Task brief> Quote the entries below from the line with "GPS3 pin RX: SCK -> 6" through the line with "RTC1 pin SQW: 10 -> SCK", both ends included, and only those lines.

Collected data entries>

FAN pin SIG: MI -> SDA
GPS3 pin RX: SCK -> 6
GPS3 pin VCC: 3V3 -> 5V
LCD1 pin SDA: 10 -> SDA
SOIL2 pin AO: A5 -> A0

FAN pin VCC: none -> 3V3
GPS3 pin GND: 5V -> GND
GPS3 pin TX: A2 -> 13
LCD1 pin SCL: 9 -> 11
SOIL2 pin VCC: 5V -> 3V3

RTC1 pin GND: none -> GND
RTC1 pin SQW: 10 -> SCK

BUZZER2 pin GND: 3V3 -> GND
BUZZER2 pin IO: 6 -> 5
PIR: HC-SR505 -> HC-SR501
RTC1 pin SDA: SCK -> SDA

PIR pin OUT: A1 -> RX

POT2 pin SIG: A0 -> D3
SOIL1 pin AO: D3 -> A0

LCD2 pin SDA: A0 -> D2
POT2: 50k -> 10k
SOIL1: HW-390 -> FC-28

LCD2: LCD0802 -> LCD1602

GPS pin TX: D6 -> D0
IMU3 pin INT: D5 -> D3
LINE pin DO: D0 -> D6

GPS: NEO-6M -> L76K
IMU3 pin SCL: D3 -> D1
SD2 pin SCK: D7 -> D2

Written answer>
GPS3 pin RX: SCK -> 6
GPS3 pin VCC: 3V3 -> 5V
LCD1 pin SDA: 10 -> SDA
SOIL2 pin AO: A5 -> A0

FAN pin VCC: none -> 3V3
GPS3 pin GND: 5V -> GND
GPS3 pin TX: A2 -> 13
LCD1 pin SCL: 9 -> 11
SOIL2 pin VCC: 5V -> 3V3

RTC1 pin GND: none -> GND
RTC1 pin SQW: 10 -> SCK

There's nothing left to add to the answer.